[DATASET EXTRACT — start]

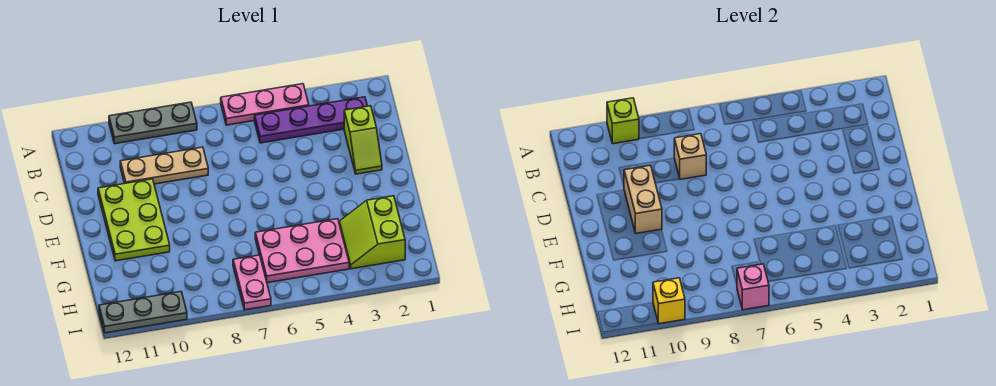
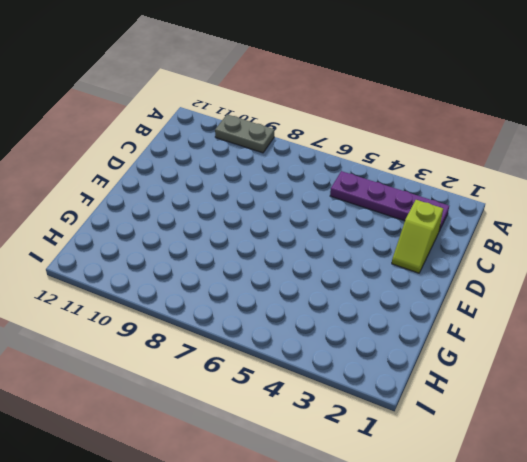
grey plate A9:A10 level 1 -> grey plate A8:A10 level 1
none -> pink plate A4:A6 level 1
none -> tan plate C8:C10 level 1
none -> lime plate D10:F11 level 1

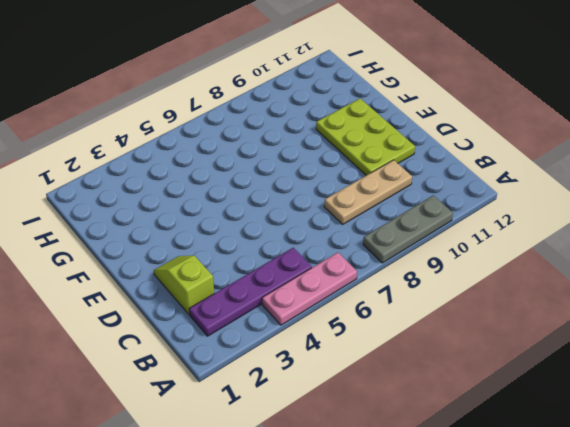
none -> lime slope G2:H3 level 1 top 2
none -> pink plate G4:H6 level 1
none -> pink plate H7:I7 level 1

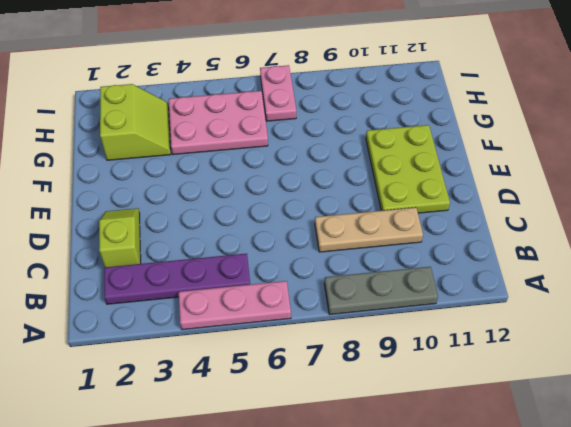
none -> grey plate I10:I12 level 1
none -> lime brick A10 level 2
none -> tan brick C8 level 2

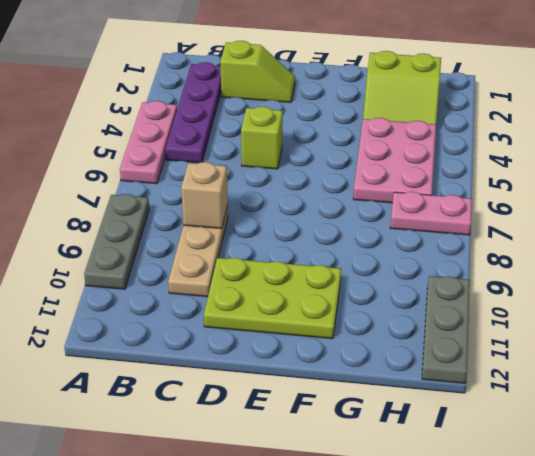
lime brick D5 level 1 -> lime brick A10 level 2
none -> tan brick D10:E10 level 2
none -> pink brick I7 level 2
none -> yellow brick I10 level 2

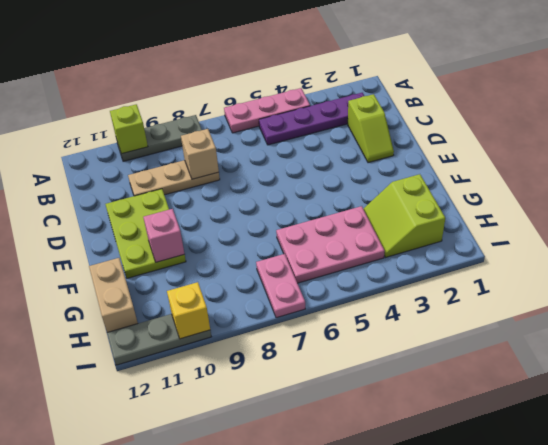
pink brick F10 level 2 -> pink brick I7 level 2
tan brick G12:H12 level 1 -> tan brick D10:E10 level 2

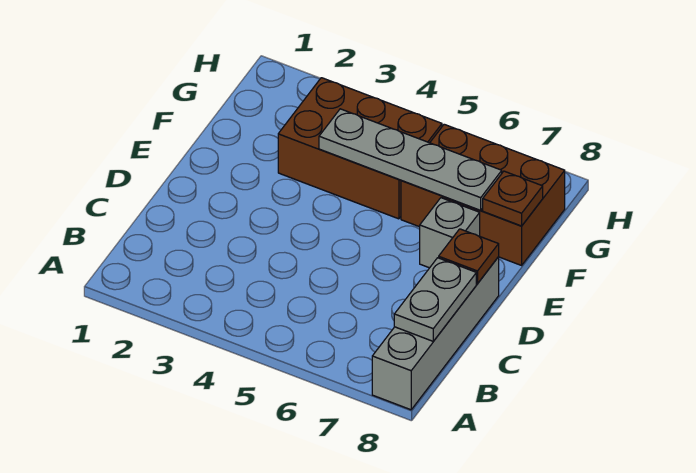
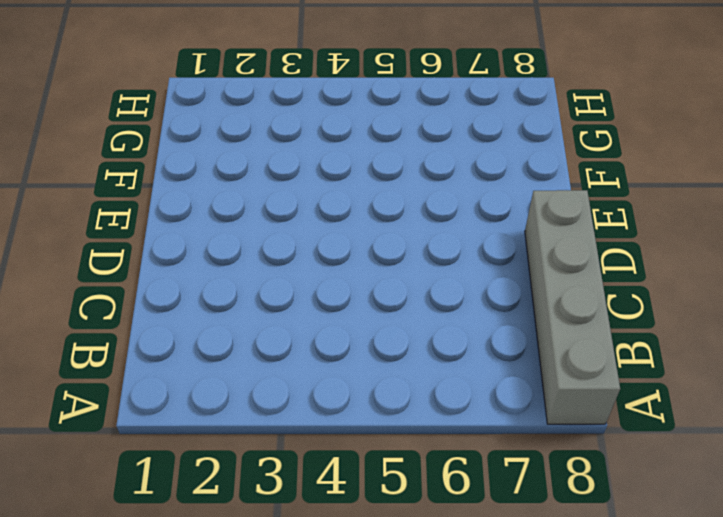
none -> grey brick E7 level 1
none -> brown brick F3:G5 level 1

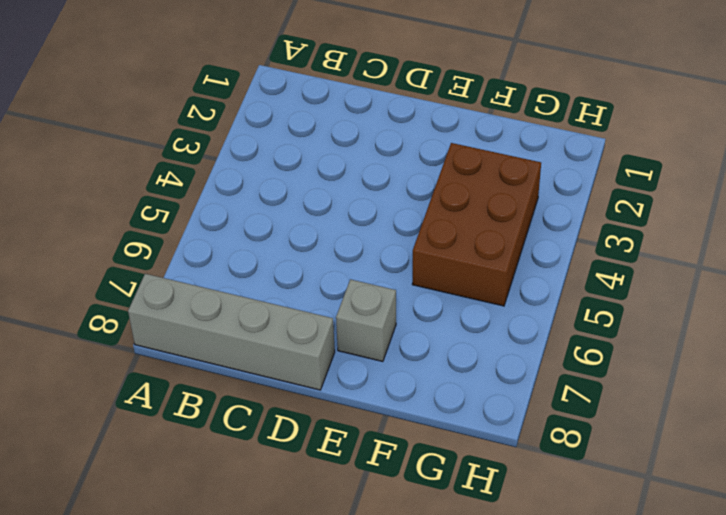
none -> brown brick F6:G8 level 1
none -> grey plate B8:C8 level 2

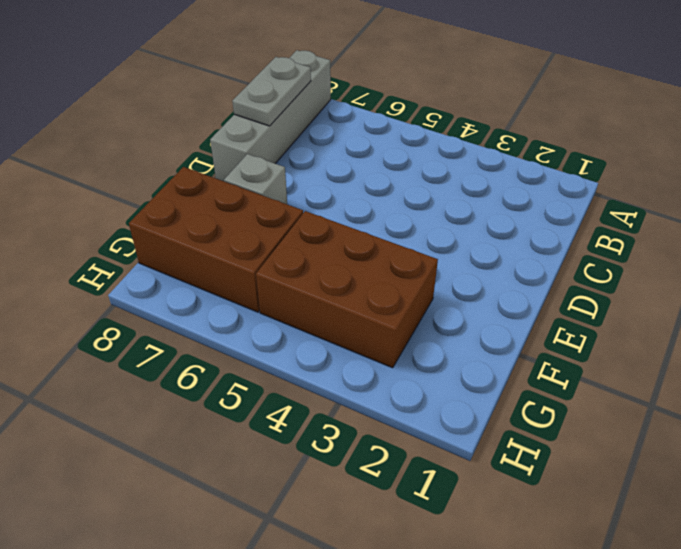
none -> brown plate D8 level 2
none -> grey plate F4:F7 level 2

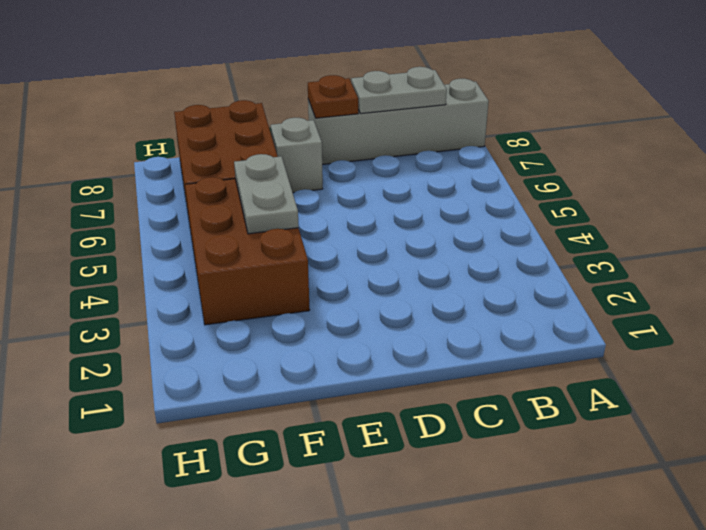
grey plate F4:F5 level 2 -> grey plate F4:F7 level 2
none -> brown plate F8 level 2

[DATASET EXTRACT — finish]

→ WORK ITEM: In the listing above, find the line containing "none -> pink plate A4:A6 level 1" and the line containing "none -> brown plate D8 level 2", then output those two lines and everything between them exactly as written, without the images.

→ EXERCISE SOLUTION:
none -> pink plate A4:A6 level 1
none -> tan plate C8:C10 level 1
none -> lime plate D10:F11 level 1

none -> lime slope G2:H3 level 1 top 2
none -> pink plate G4:H6 level 1
none -> pink plate H7:I7 level 1

none -> grey plate I10:I12 level 1
none -> lime brick A10 level 2
none -> tan brick C8 level 2

lime brick D5 level 1 -> lime brick A10 level 2
none -> tan brick D10:E10 level 2
none -> pink brick I7 level 2
none -> yellow brick I10 level 2

pink brick F10 level 2 -> pink brick I7 level 2
tan brick G12:H12 level 1 -> tan brick D10:E10 level 2

none -> grey brick E7 level 1
none -> brown brick F3:G5 level 1

none -> brown brick F6:G8 level 1
none -> grey plate B8:C8 level 2

none -> brown plate D8 level 2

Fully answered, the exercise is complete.